___ EXTRACTED MATERIAL

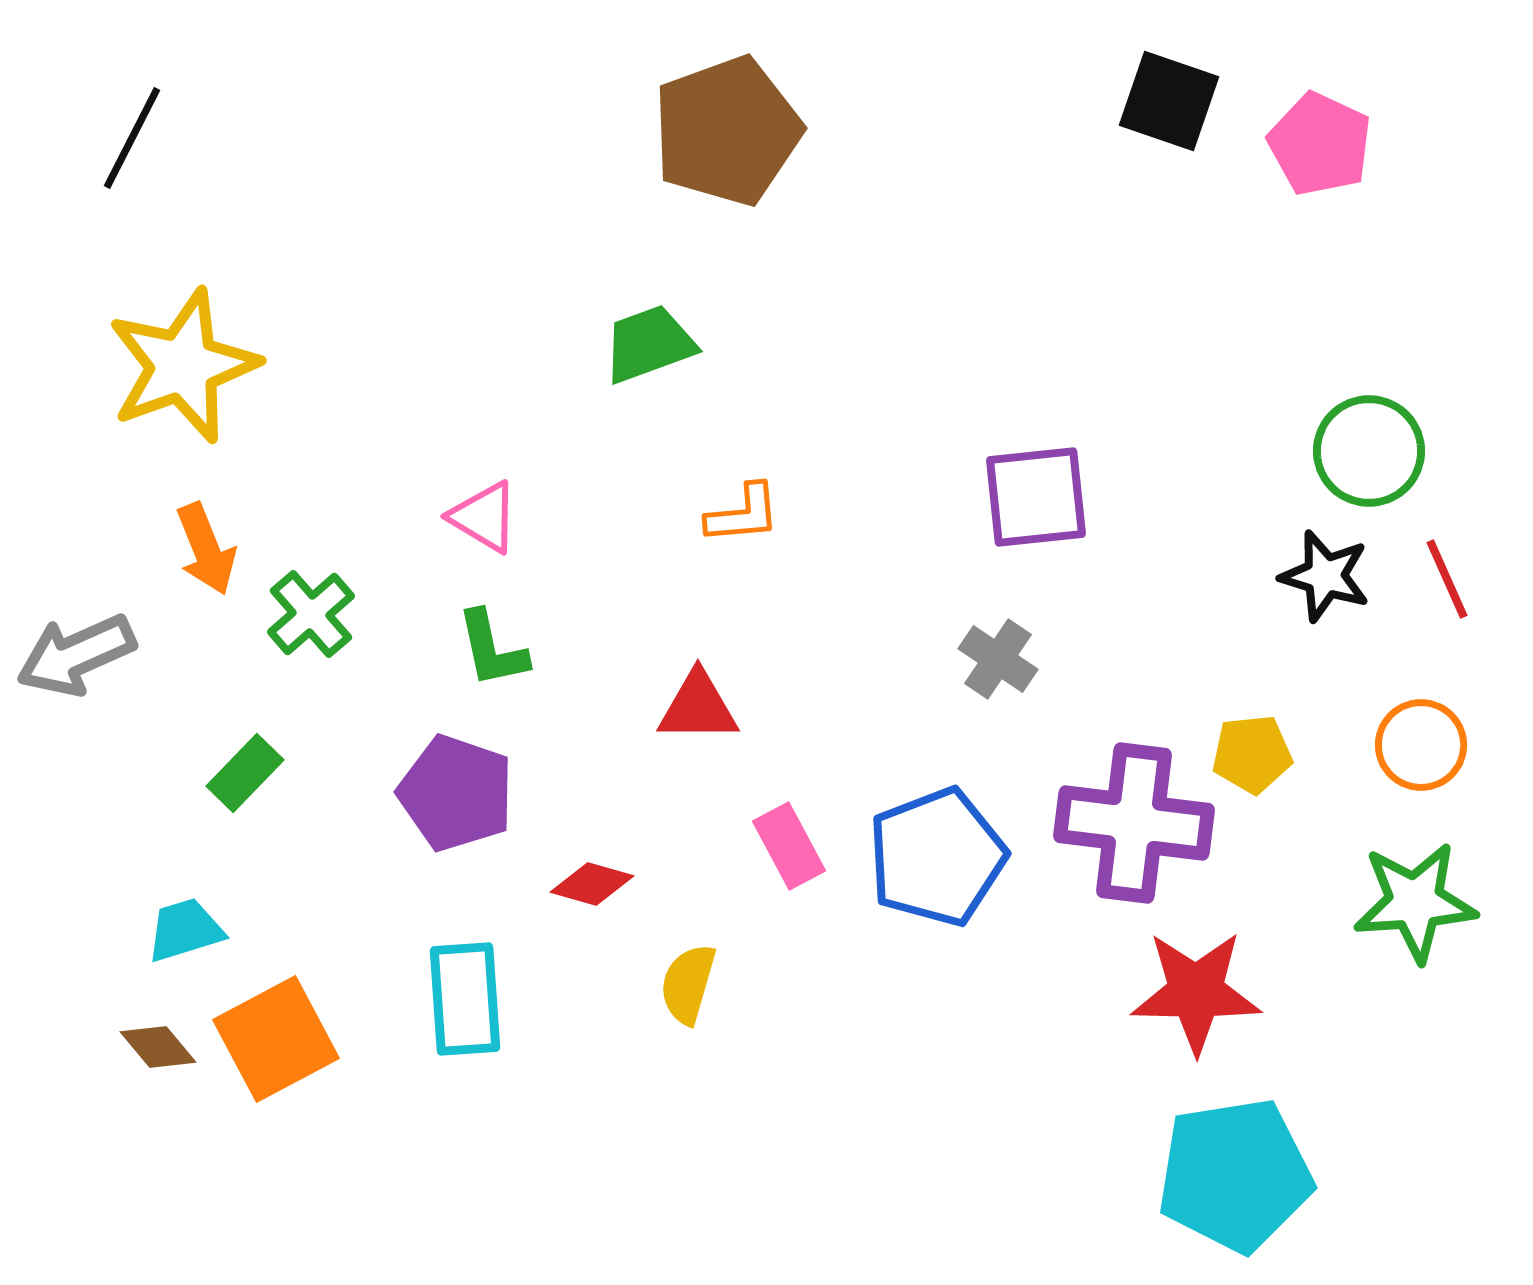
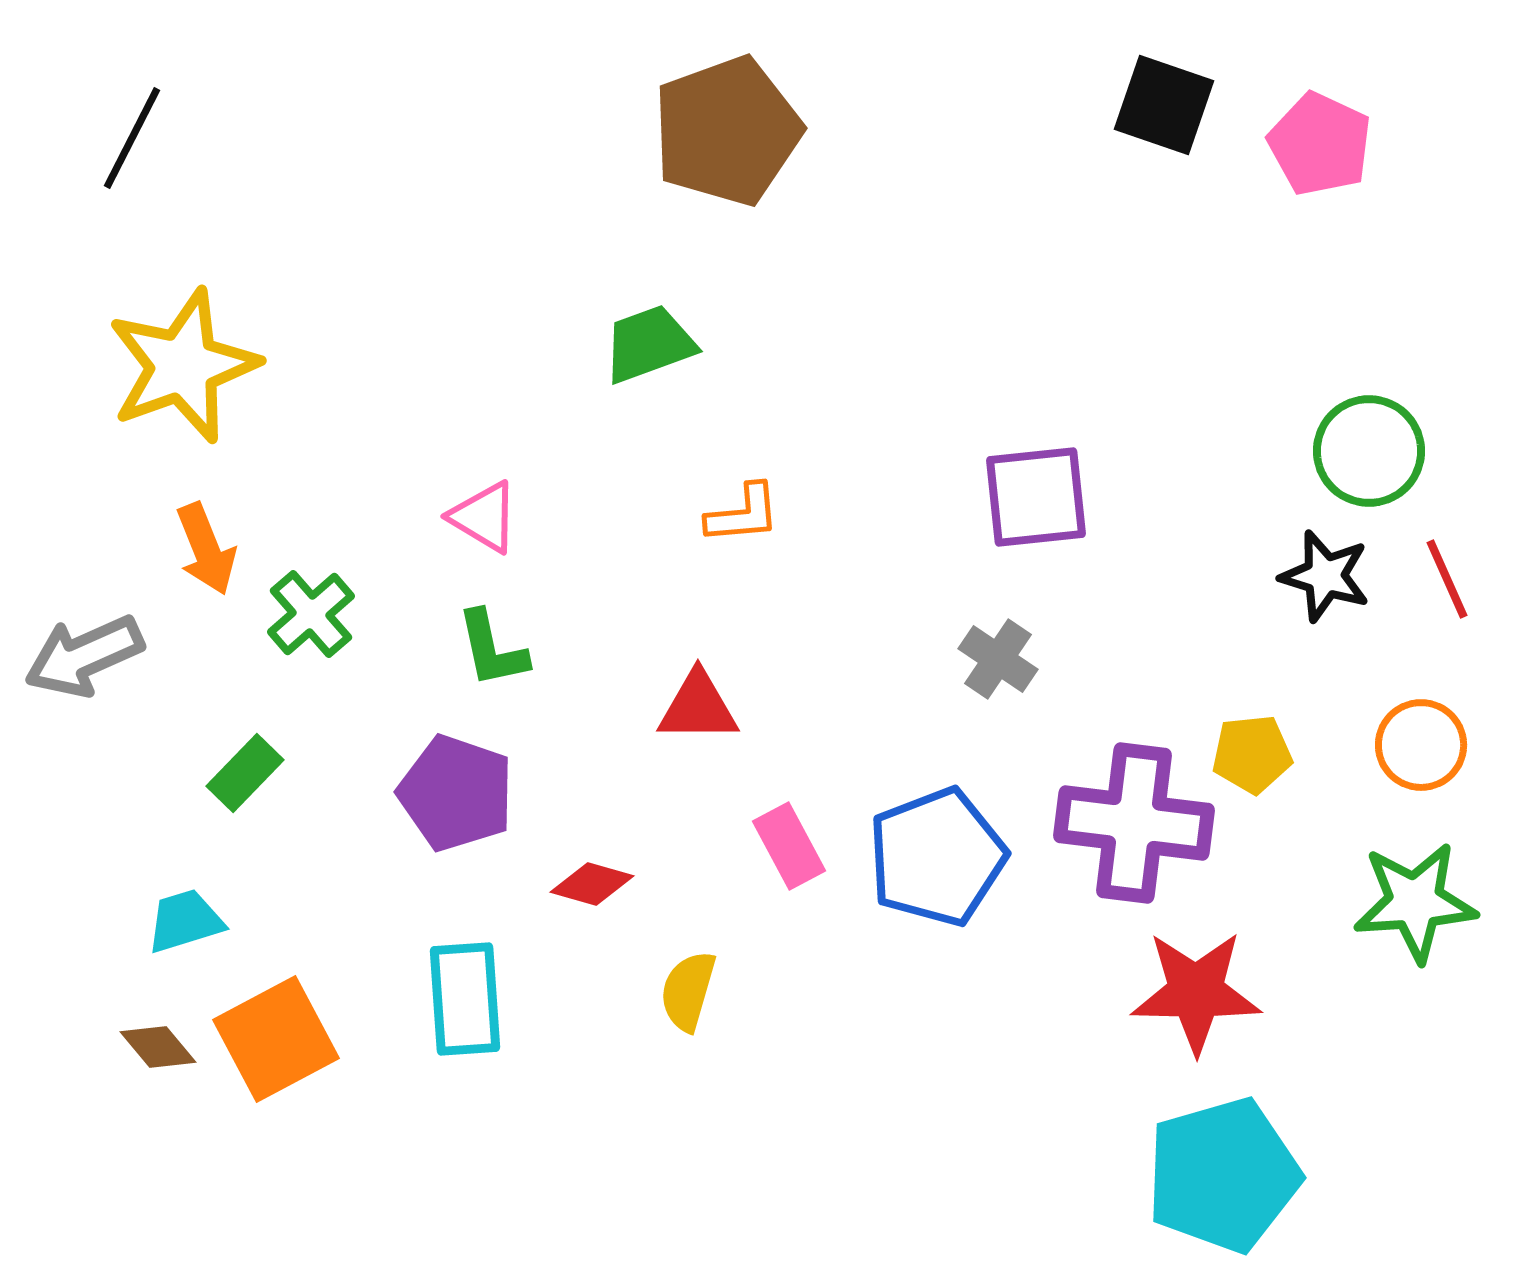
black square: moved 5 px left, 4 px down
gray arrow: moved 8 px right, 1 px down
cyan trapezoid: moved 9 px up
yellow semicircle: moved 7 px down
cyan pentagon: moved 12 px left; rotated 7 degrees counterclockwise
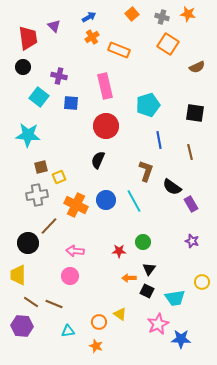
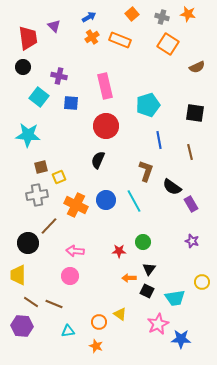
orange rectangle at (119, 50): moved 1 px right, 10 px up
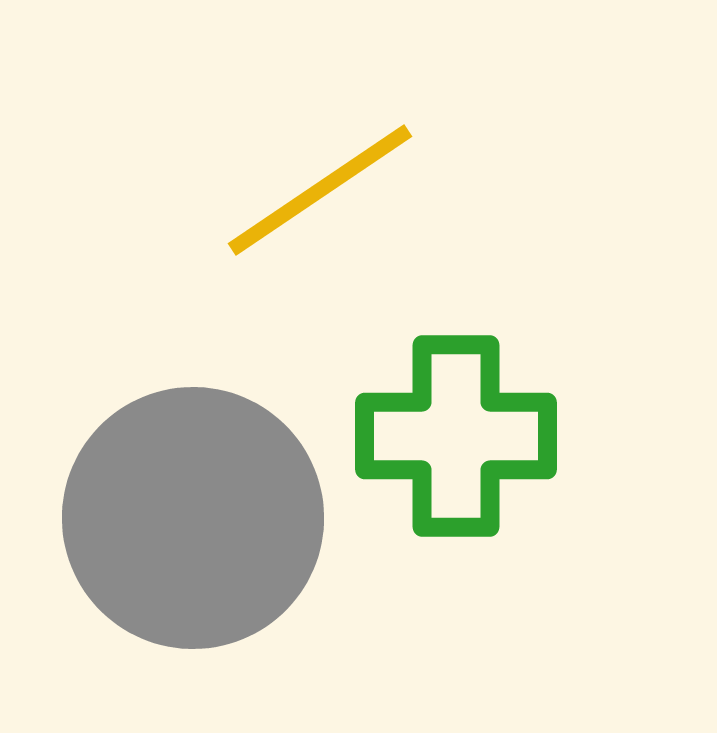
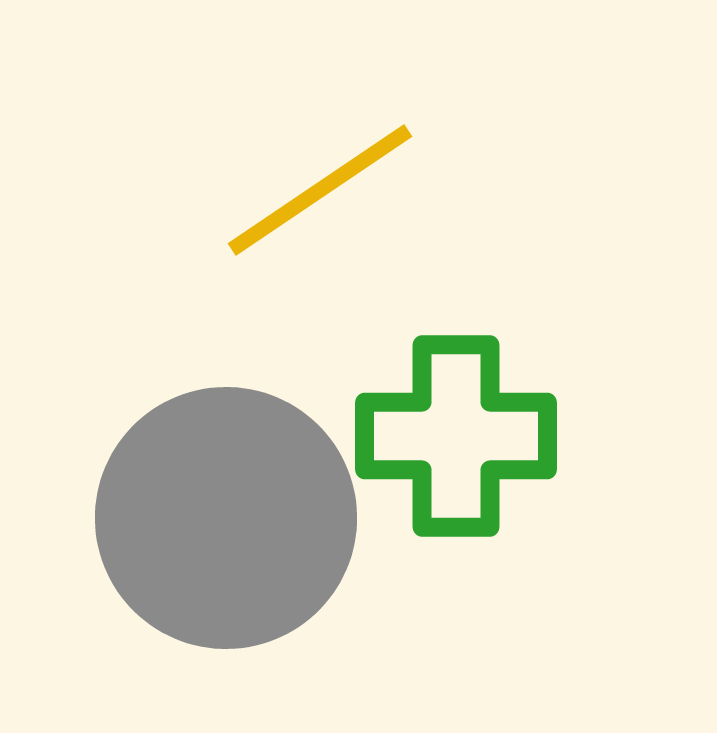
gray circle: moved 33 px right
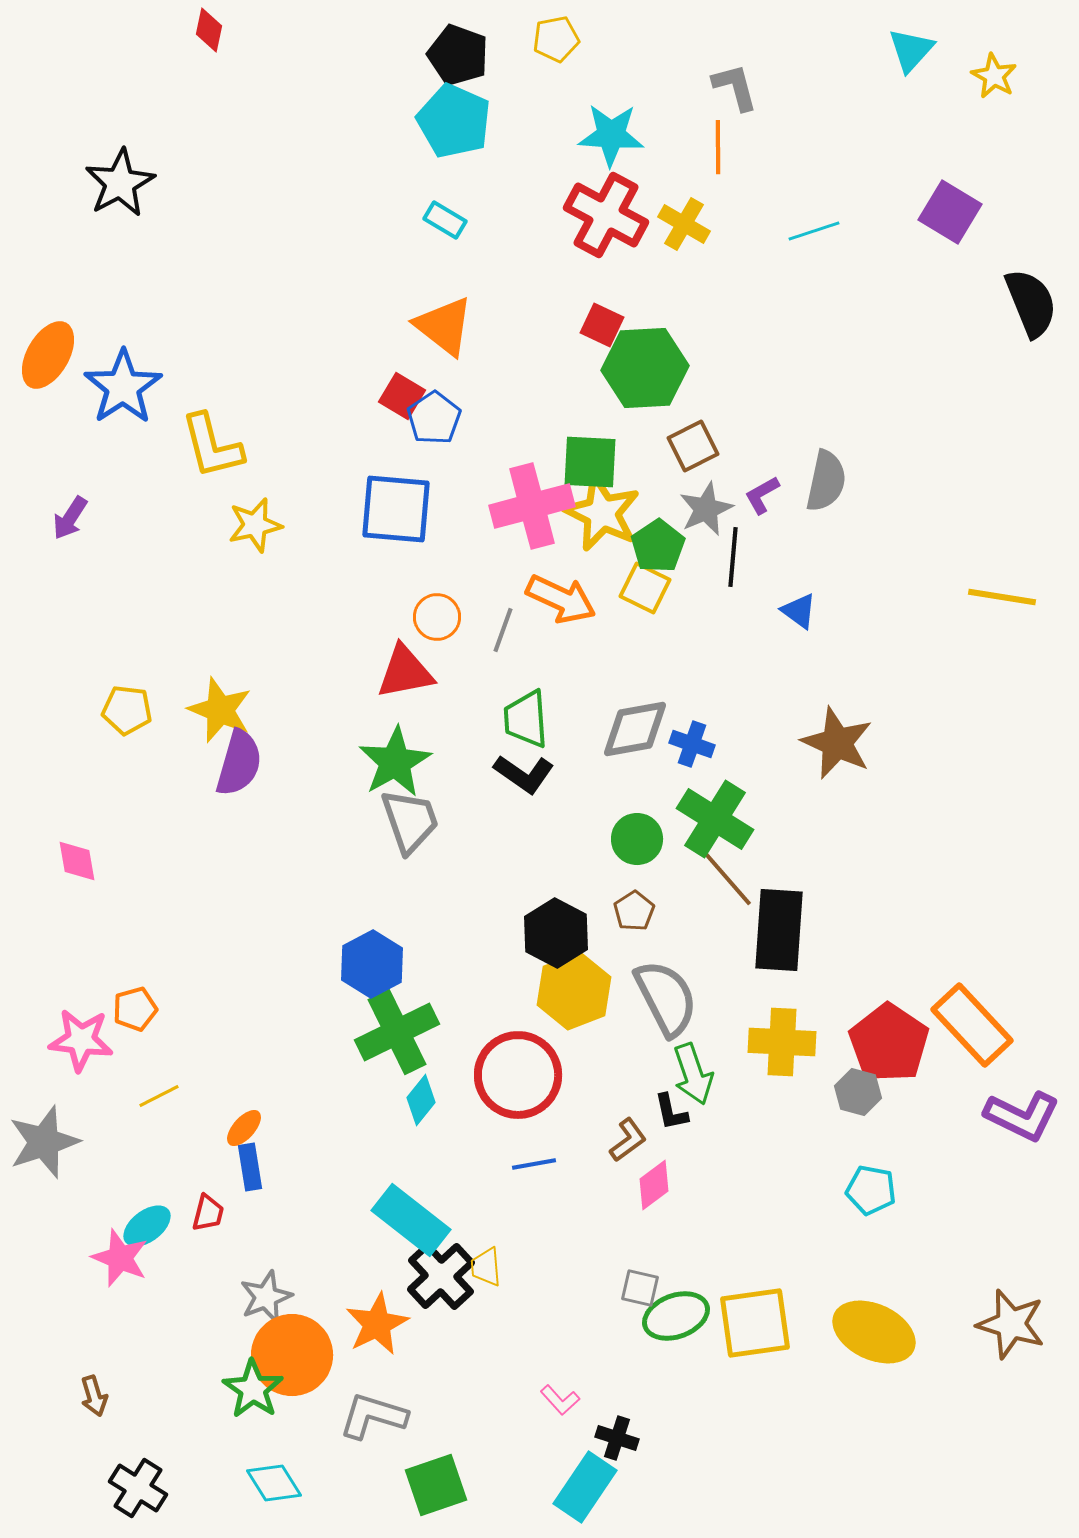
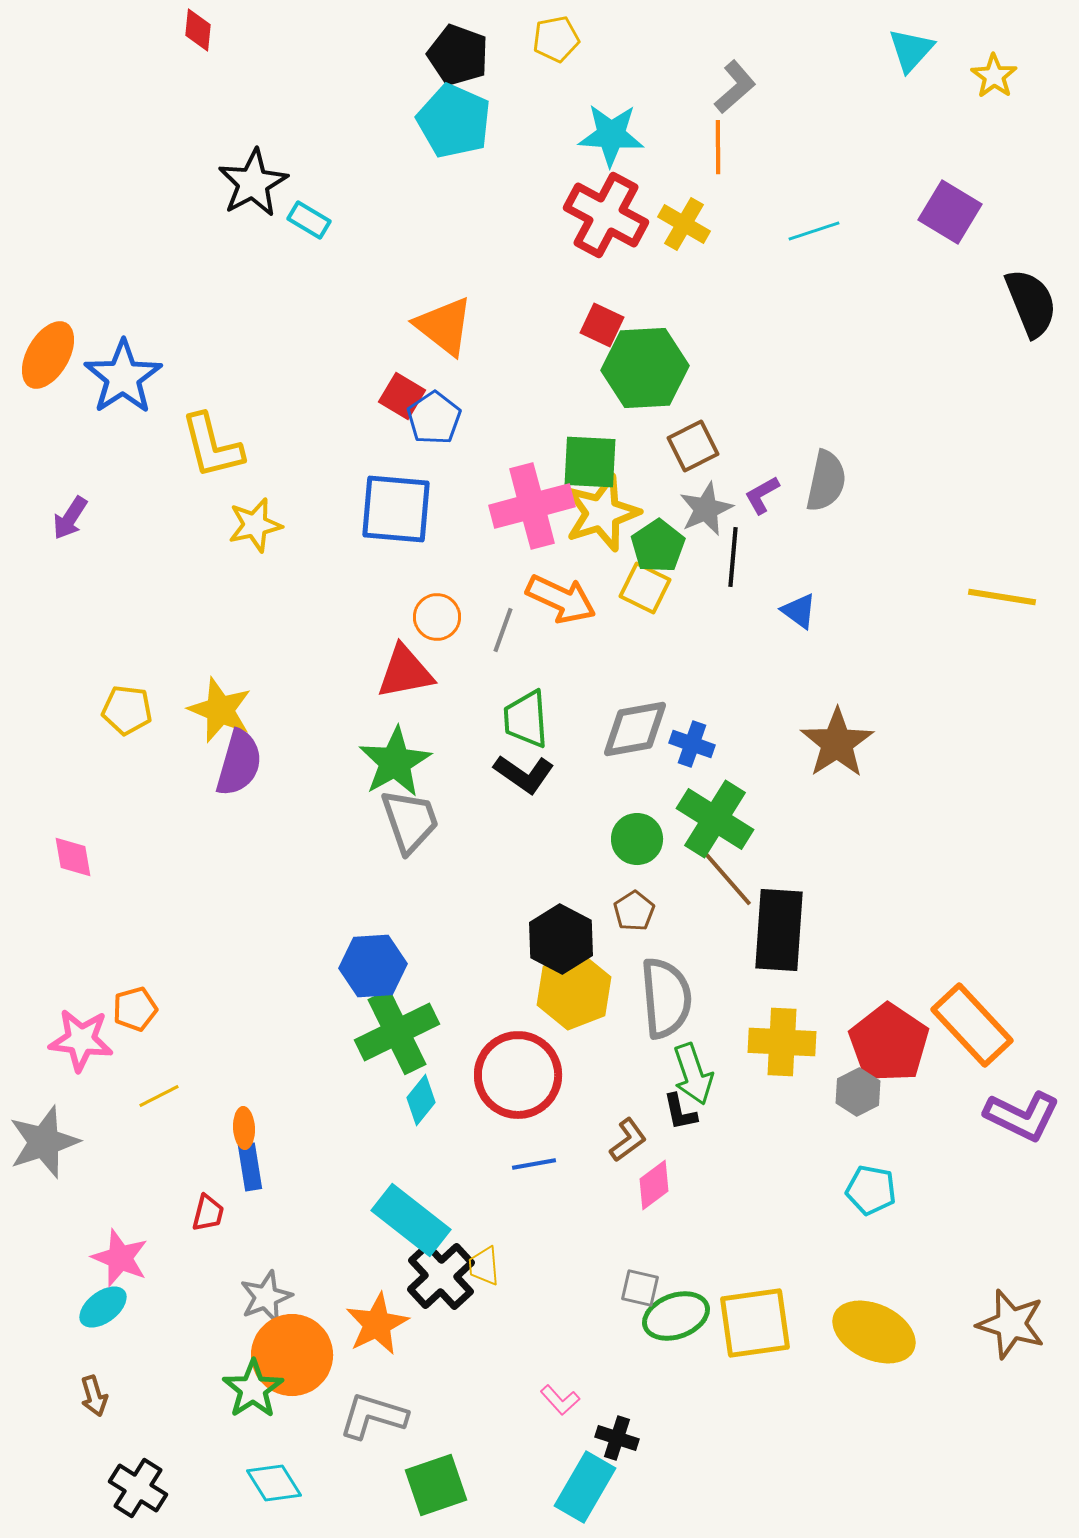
red diamond at (209, 30): moved 11 px left; rotated 6 degrees counterclockwise
yellow star at (994, 76): rotated 6 degrees clockwise
gray L-shape at (735, 87): rotated 64 degrees clockwise
black star at (120, 183): moved 133 px right
cyan rectangle at (445, 220): moved 136 px left
blue star at (123, 387): moved 10 px up
yellow star at (602, 513): rotated 28 degrees clockwise
brown star at (837, 743): rotated 14 degrees clockwise
pink diamond at (77, 861): moved 4 px left, 4 px up
black hexagon at (556, 933): moved 5 px right, 6 px down
blue hexagon at (372, 964): moved 1 px right, 2 px down; rotated 24 degrees clockwise
gray semicircle at (666, 998): rotated 22 degrees clockwise
gray hexagon at (858, 1092): rotated 18 degrees clockwise
black L-shape at (671, 1112): moved 9 px right
orange ellipse at (244, 1128): rotated 45 degrees counterclockwise
cyan ellipse at (147, 1226): moved 44 px left, 81 px down
yellow trapezoid at (486, 1267): moved 2 px left, 1 px up
green star at (253, 1389): rotated 4 degrees clockwise
cyan rectangle at (585, 1487): rotated 4 degrees counterclockwise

______

Would you please copy all lines in the data that contain the word "right"?

gray arrow: moved 8 px right, 1 px down
orange rectangle at (119, 50): moved 1 px right, 10 px up
gray circle: moved 33 px right
black star at (120, 183): moved 133 px right
black hexagon at (556, 933): moved 5 px right, 6 px down
blue hexagon at (372, 964): moved 1 px right, 2 px down; rotated 24 degrees clockwise
black L-shape at (671, 1112): moved 9 px right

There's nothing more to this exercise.